Task statement
Repeat the data verbatim, images excluded.

Difference listings
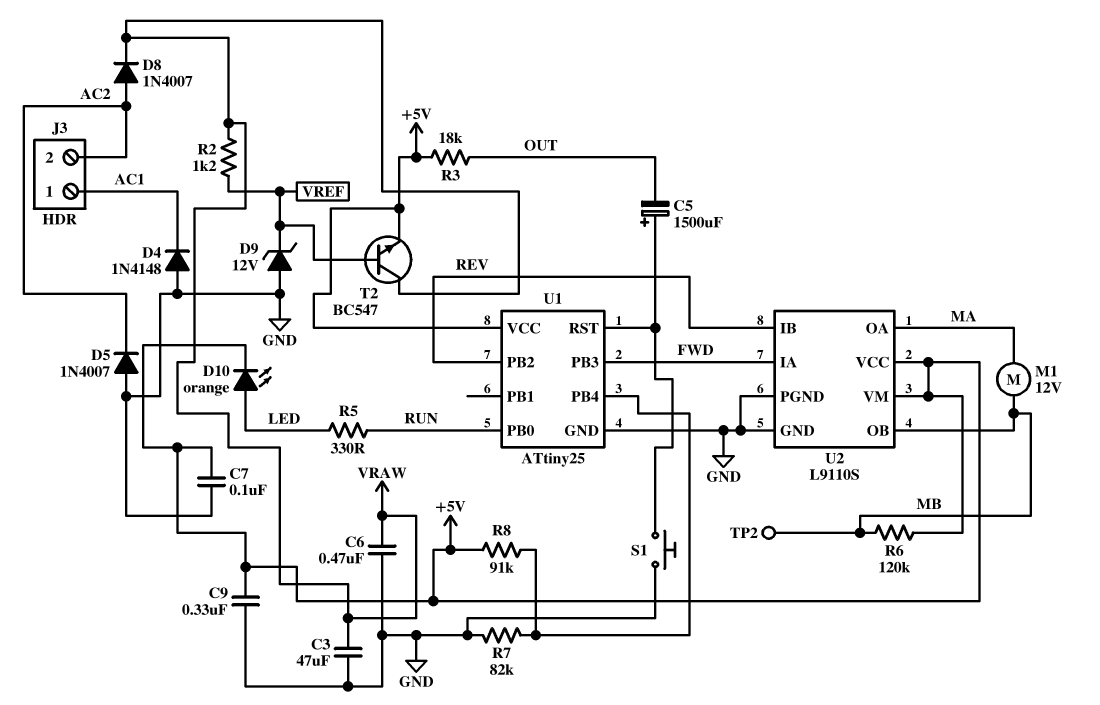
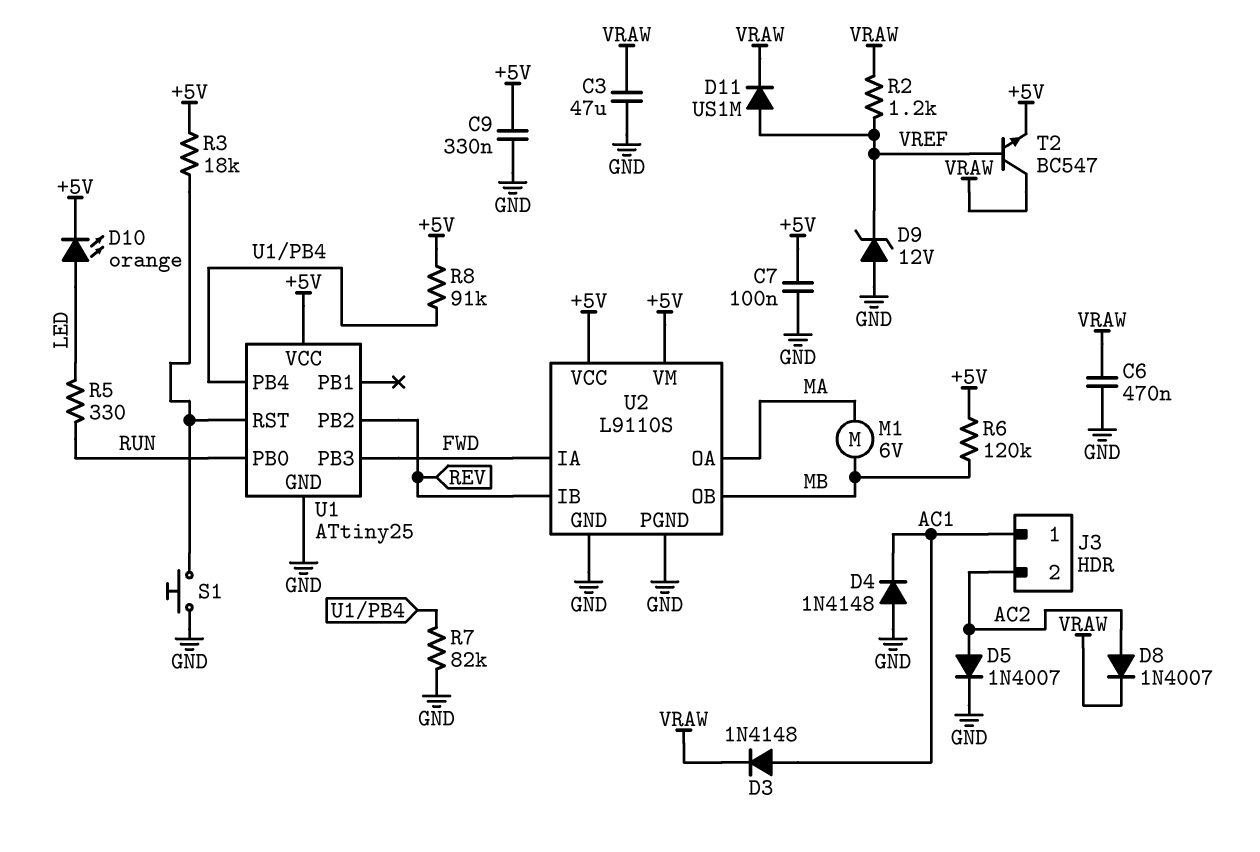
C5: 1500uF (plus U1/RST, minus OUT) -> none
D3: none -> diode 1N4148 (A AC1, K VRAW)
D5: diode 1N4007 (A GND, K AC2) -> diode 1N4007 (A AC2, K GND)
D11: none -> diode US1M (A VREF, K VRAW)
M1: motor 12V (MA, MB) -> motor 6V (MA, MB)
R3: 18k (+5V, OUT) -> 18k (+5V, U1/RST)
TP2: test point (MB) -> none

Solution
C5: 1500uF (plus U1/RST, minus OUT) -> none
D3: none -> diode 1N4148 (A AC1, K VRAW)
D5: diode 1N4007 (A GND, K AC2) -> diode 1N4007 (A AC2, K GND)
D11: none -> diode US1M (A VREF, K VRAW)
M1: motor 12V (MA, MB) -> motor 6V (MA, MB)
R3: 18k (+5V, OUT) -> 18k (+5V, U1/RST)
TP2: test point (MB) -> none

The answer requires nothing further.